* **Your goal**:
Go through the records and show each line where the word "purple" occurs.

* **Data for the task**:
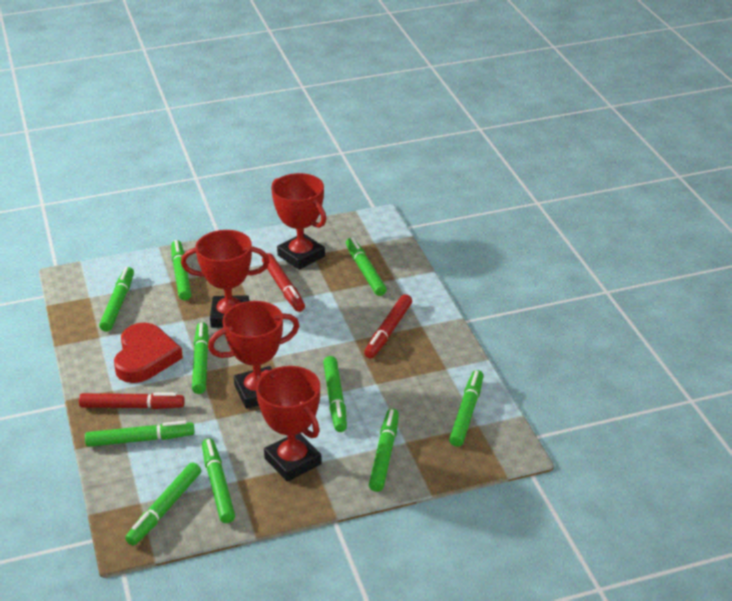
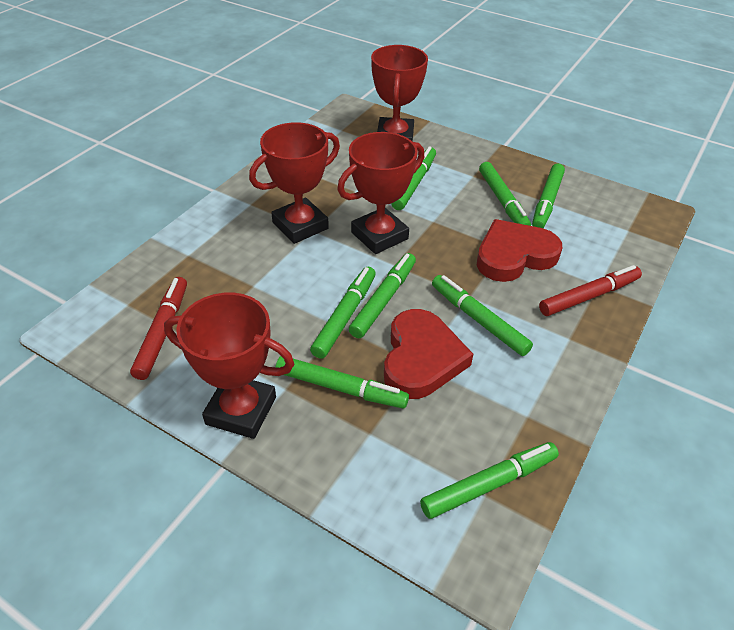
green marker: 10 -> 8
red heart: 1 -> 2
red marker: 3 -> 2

---

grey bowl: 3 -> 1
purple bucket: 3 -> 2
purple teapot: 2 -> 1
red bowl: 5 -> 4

...

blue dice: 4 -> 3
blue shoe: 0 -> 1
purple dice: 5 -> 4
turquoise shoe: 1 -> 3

* **Output for this task**:
purple bucket: 3 -> 2
purple teapot: 2 -> 1
purple dice: 5 -> 4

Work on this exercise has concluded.